## Exercise instructions
From the line that holds "(661, 256) = (228, 191): none -> red cone" to the last line below, retype everything exactly and nothing else; omit pictures.

## Records for the exercise
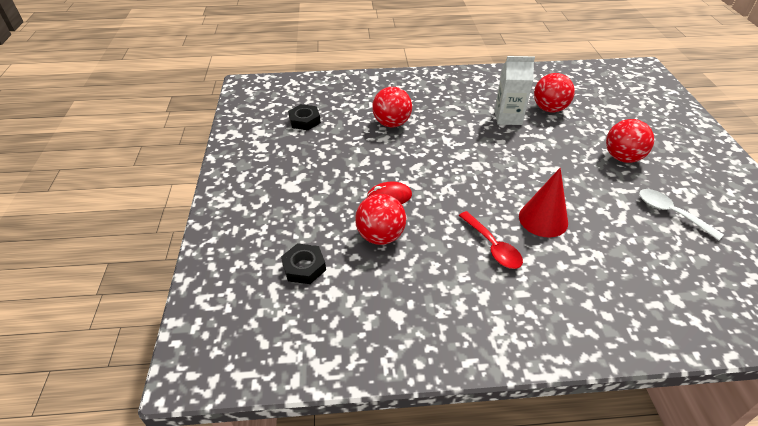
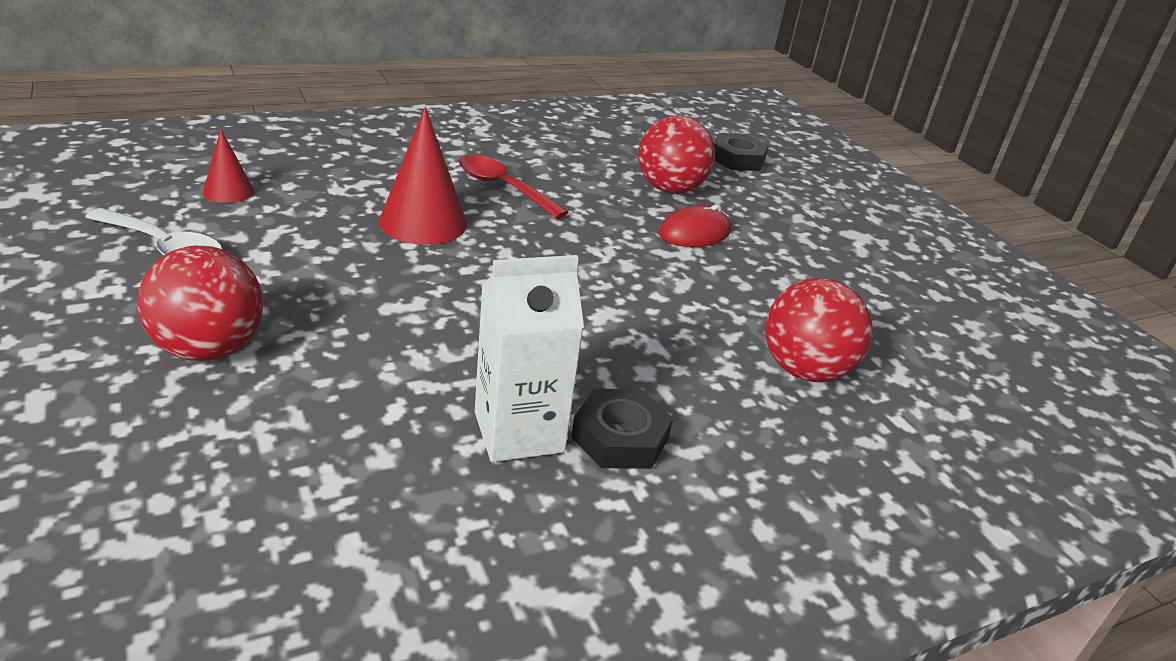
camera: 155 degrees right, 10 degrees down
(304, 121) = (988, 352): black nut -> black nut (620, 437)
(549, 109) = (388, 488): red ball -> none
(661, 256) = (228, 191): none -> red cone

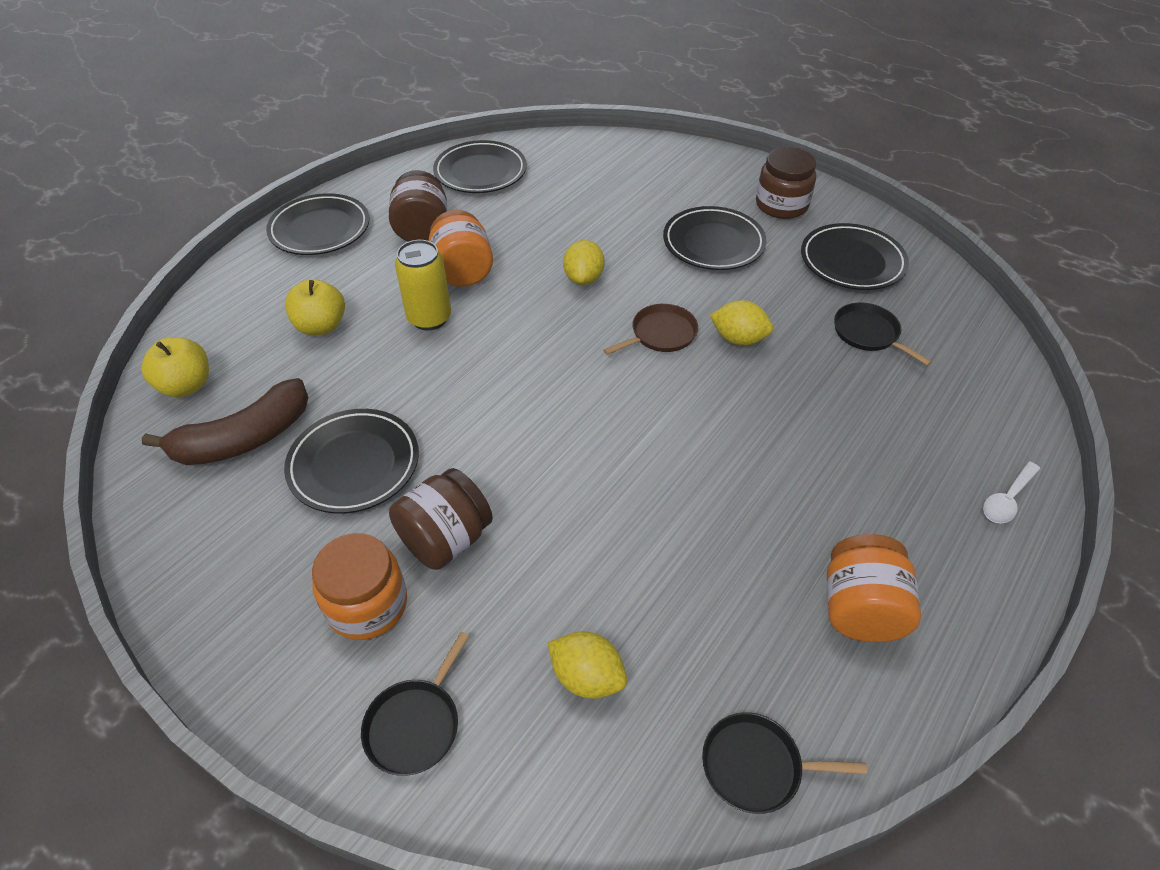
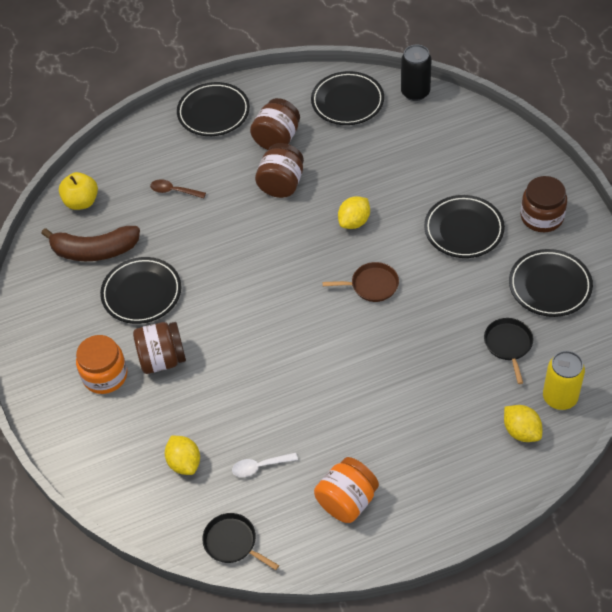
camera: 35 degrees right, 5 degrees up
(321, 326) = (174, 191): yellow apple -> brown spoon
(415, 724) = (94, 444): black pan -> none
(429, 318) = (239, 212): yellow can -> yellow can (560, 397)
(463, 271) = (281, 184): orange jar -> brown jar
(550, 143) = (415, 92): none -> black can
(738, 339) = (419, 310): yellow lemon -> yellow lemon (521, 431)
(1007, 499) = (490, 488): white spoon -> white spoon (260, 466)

## Response to this exercise
(661, 256) = (228, 191): none -> red cone

camera: 35 degrees right, 5 degrees up
(321, 326) = (174, 191): yellow apple -> brown spoon
(415, 724) = (94, 444): black pan -> none
(429, 318) = (239, 212): yellow can -> yellow can (560, 397)
(463, 271) = (281, 184): orange jar -> brown jar
(550, 143) = (415, 92): none -> black can
(738, 339) = (419, 310): yellow lemon -> yellow lemon (521, 431)
(1007, 499) = (490, 488): white spoon -> white spoon (260, 466)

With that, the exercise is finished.